GIVEN RECORDS.
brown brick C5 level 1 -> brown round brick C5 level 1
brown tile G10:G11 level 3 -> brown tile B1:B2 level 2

* * *

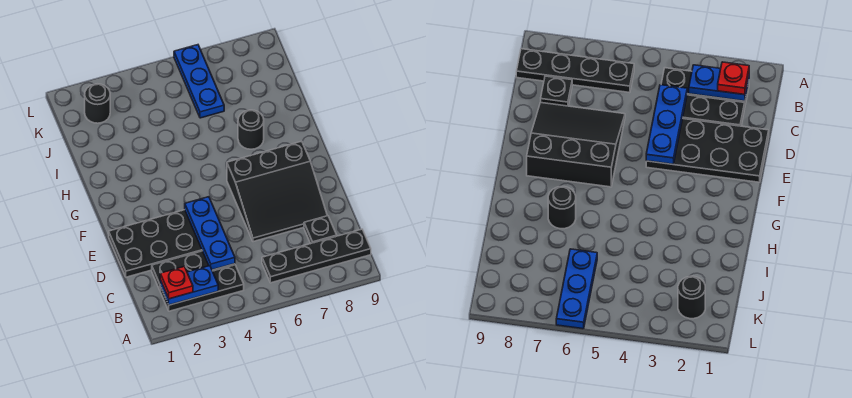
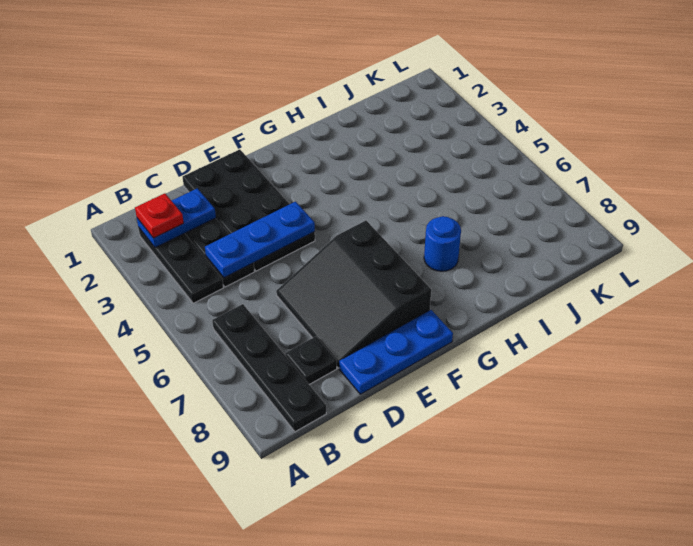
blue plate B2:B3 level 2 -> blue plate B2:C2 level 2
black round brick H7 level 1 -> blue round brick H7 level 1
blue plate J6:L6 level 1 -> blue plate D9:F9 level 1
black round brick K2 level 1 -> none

WHAT YOU WILL DO.
Copy each line above containing the string "brown".

RESPONSE TO THE EXERCISE.
brown brick C5 level 1 -> brown round brick C5 level 1
brown tile G10:G11 level 3 -> brown tile B1:B2 level 2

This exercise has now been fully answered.